== Segment start ==
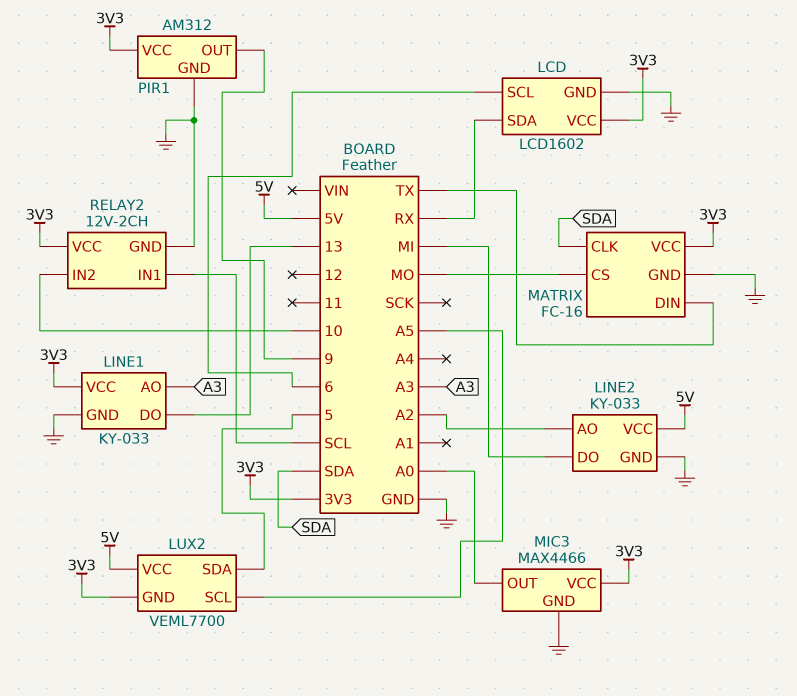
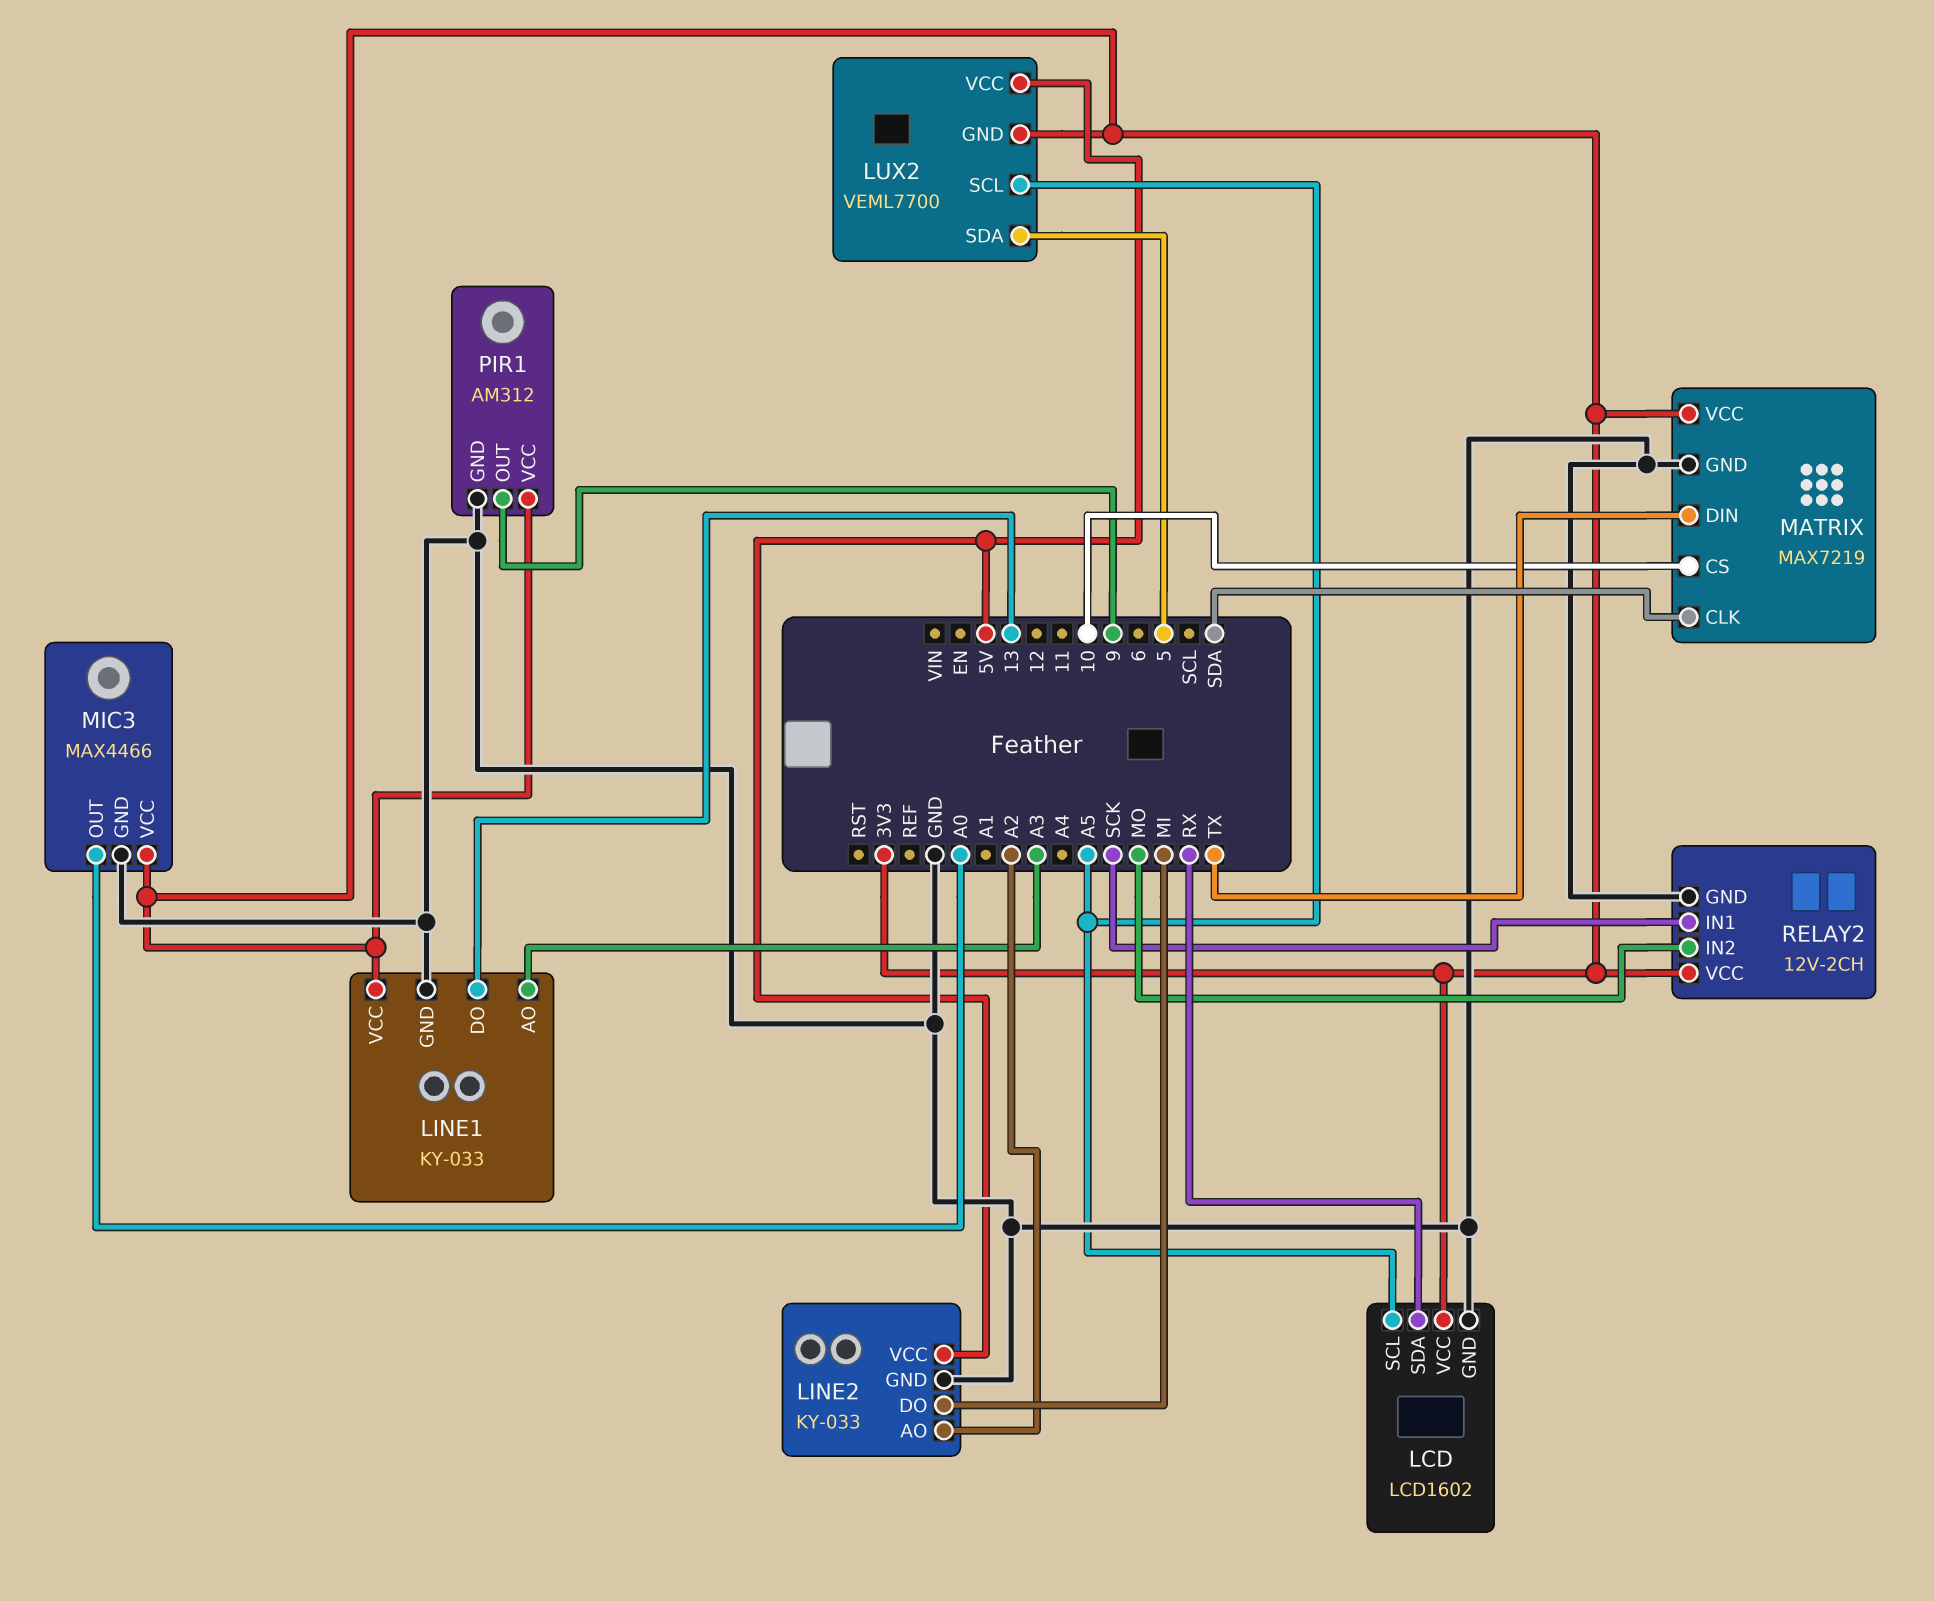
LCD pin SCL: 6 -> A5
MATRIX: FC-16 -> MAX7219
MATRIX pin CS: MO -> 10
RELAY2 pin IN1: SCL -> SCK
RELAY2 pin IN2: 10 -> MO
== Segment end ==
Copy each line above precisely, dropping the pictures.

### Output for this exercise
LCD pin SCL: 6 -> A5
MATRIX: FC-16 -> MAX7219
MATRIX pin CS: MO -> 10
RELAY2 pin IN1: SCL -> SCK
RELAY2 pin IN2: 10 -> MO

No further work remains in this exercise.